• _WHAT NEEDS TO BE DONE_: Every line of the data needs to be returned exactly.

• _PROVIDED INFORMATION_:
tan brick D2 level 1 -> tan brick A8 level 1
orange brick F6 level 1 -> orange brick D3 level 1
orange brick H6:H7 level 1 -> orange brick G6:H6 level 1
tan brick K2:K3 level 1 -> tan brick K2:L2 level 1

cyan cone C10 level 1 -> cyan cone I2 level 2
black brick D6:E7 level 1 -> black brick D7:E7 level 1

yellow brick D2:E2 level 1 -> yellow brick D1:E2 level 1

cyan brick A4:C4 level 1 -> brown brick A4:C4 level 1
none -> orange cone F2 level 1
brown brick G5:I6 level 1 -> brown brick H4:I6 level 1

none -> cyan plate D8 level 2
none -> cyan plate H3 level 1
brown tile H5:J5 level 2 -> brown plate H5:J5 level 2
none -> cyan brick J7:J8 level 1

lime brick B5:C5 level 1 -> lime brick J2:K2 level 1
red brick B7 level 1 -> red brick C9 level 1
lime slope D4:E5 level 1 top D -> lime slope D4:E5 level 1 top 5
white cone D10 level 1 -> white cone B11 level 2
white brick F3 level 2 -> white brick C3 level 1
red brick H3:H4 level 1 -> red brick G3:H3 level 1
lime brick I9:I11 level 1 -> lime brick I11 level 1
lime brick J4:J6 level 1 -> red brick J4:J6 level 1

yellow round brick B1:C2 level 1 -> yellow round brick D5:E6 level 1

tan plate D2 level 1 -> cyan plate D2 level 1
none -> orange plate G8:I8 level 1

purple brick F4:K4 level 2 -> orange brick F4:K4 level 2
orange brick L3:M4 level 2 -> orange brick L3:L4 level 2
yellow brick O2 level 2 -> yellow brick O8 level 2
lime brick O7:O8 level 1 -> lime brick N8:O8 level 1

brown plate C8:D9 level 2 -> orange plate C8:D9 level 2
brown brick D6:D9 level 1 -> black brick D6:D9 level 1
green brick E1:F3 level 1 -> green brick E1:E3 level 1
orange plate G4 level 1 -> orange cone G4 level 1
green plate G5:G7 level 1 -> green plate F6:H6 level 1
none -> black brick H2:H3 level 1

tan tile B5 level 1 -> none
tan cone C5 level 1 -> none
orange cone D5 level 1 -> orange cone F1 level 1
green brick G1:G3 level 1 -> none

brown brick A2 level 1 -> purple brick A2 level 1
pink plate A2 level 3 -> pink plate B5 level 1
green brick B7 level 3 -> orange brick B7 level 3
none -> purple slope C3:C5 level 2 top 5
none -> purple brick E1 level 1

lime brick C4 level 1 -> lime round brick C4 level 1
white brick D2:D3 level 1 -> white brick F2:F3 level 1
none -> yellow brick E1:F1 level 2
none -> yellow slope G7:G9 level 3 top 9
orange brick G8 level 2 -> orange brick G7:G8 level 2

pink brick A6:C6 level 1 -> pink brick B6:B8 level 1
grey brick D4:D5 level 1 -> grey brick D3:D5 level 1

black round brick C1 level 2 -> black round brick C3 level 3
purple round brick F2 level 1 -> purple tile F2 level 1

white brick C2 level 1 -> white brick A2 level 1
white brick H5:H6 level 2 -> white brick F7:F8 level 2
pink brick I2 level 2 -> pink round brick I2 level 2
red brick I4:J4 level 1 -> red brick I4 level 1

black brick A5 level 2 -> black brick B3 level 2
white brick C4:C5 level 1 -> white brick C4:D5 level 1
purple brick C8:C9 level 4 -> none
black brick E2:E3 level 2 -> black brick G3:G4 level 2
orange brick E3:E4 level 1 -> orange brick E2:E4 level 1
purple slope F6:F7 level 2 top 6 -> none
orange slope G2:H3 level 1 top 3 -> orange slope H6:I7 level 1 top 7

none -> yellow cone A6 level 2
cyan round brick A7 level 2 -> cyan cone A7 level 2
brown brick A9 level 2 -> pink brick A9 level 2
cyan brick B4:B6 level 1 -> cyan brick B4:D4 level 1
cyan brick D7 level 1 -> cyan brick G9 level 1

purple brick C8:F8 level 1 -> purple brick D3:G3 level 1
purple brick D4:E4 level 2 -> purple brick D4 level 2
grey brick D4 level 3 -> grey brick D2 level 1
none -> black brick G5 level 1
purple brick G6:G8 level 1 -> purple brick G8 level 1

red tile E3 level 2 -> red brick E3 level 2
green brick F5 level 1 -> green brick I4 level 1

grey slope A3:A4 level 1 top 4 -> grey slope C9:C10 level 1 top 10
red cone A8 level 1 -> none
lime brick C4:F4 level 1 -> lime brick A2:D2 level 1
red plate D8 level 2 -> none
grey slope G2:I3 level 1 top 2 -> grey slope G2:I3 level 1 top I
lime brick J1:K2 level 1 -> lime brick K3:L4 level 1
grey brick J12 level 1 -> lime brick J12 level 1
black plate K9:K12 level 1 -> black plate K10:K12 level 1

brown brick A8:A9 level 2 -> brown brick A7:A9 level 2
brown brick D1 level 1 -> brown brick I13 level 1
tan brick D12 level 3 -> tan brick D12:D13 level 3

• _SOLUTION TO THIS PROBLEM_:
tan brick D2 level 1 -> tan brick A8 level 1
orange brick F6 level 1 -> orange brick D3 level 1
orange brick H6:H7 level 1 -> orange brick G6:H6 level 1
tan brick K2:K3 level 1 -> tan brick K2:L2 level 1

cyan cone C10 level 1 -> cyan cone I2 level 2
black brick D6:E7 level 1 -> black brick D7:E7 level 1

yellow brick D2:E2 level 1 -> yellow brick D1:E2 level 1

cyan brick A4:C4 level 1 -> brown brick A4:C4 level 1
none -> orange cone F2 level 1
brown brick G5:I6 level 1 -> brown brick H4:I6 level 1

none -> cyan plate D8 level 2
none -> cyan plate H3 level 1
brown tile H5:J5 level 2 -> brown plate H5:J5 level 2
none -> cyan brick J7:J8 level 1

lime brick B5:C5 level 1 -> lime brick J2:K2 level 1
red brick B7 level 1 -> red brick C9 level 1
lime slope D4:E5 level 1 top D -> lime slope D4:E5 level 1 top 5
white cone D10 level 1 -> white cone B11 level 2
white brick F3 level 2 -> white brick C3 level 1
red brick H3:H4 level 1 -> red brick G3:H3 level 1
lime brick I9:I11 level 1 -> lime brick I11 level 1
lime brick J4:J6 level 1 -> red brick J4:J6 level 1

yellow round brick B1:C2 level 1 -> yellow round brick D5:E6 level 1

tan plate D2 level 1 -> cyan plate D2 level 1
none -> orange plate G8:I8 level 1

purple brick F4:K4 level 2 -> orange brick F4:K4 level 2
orange brick L3:M4 level 2 -> orange brick L3:L4 level 2
yellow brick O2 level 2 -> yellow brick O8 level 2
lime brick O7:O8 level 1 -> lime brick N8:O8 level 1

brown plate C8:D9 level 2 -> orange plate C8:D9 level 2
brown brick D6:D9 level 1 -> black brick D6:D9 level 1
green brick E1:F3 level 1 -> green brick E1:E3 level 1
orange plate G4 level 1 -> orange cone G4 level 1
green plate G5:G7 level 1 -> green plate F6:H6 level 1
none -> black brick H2:H3 level 1

tan tile B5 level 1 -> none
tan cone C5 level 1 -> none
orange cone D5 level 1 -> orange cone F1 level 1
green brick G1:G3 level 1 -> none

brown brick A2 level 1 -> purple brick A2 level 1
pink plate A2 level 3 -> pink plate B5 level 1
green brick B7 level 3 -> orange brick B7 level 3
none -> purple slope C3:C5 level 2 top 5
none -> purple brick E1 level 1

lime brick C4 level 1 -> lime round brick C4 level 1
white brick D2:D3 level 1 -> white brick F2:F3 level 1
none -> yellow brick E1:F1 level 2
none -> yellow slope G7:G9 level 3 top 9
orange brick G8 level 2 -> orange brick G7:G8 level 2

pink brick A6:C6 level 1 -> pink brick B6:B8 level 1
grey brick D4:D5 level 1 -> grey brick D3:D5 level 1

black round brick C1 level 2 -> black round brick C3 level 3
purple round brick F2 level 1 -> purple tile F2 level 1

white brick C2 level 1 -> white brick A2 level 1
white brick H5:H6 level 2 -> white brick F7:F8 level 2
pink brick I2 level 2 -> pink round brick I2 level 2
red brick I4:J4 level 1 -> red brick I4 level 1

black brick A5 level 2 -> black brick B3 level 2
white brick C4:C5 level 1 -> white brick C4:D5 level 1
purple brick C8:C9 level 4 -> none
black brick E2:E3 level 2 -> black brick G3:G4 level 2
orange brick E3:E4 level 1 -> orange brick E2:E4 level 1
purple slope F6:F7 level 2 top 6 -> none
orange slope G2:H3 level 1 top 3 -> orange slope H6:I7 level 1 top 7

none -> yellow cone A6 level 2
cyan round brick A7 level 2 -> cyan cone A7 level 2
brown brick A9 level 2 -> pink brick A9 level 2
cyan brick B4:B6 level 1 -> cyan brick B4:D4 level 1
cyan brick D7 level 1 -> cyan brick G9 level 1

purple brick C8:F8 level 1 -> purple brick D3:G3 level 1
purple brick D4:E4 level 2 -> purple brick D4 level 2
grey brick D4 level 3 -> grey brick D2 level 1
none -> black brick G5 level 1
purple brick G6:G8 level 1 -> purple brick G8 level 1

red tile E3 level 2 -> red brick E3 level 2
green brick F5 level 1 -> green brick I4 level 1

grey slope A3:A4 level 1 top 4 -> grey slope C9:C10 level 1 top 10
red cone A8 level 1 -> none
lime brick C4:F4 level 1 -> lime brick A2:D2 level 1
red plate D8 level 2 -> none
grey slope G2:I3 level 1 top 2 -> grey slope G2:I3 level 1 top I
lime brick J1:K2 level 1 -> lime brick K3:L4 level 1
grey brick J12 level 1 -> lime brick J12 level 1
black plate K9:K12 level 1 -> black plate K10:K12 level 1

brown brick A8:A9 level 2 -> brown brick A7:A9 level 2
brown brick D1 level 1 -> brown brick I13 level 1
tan brick D12 level 3 -> tan brick D12:D13 level 3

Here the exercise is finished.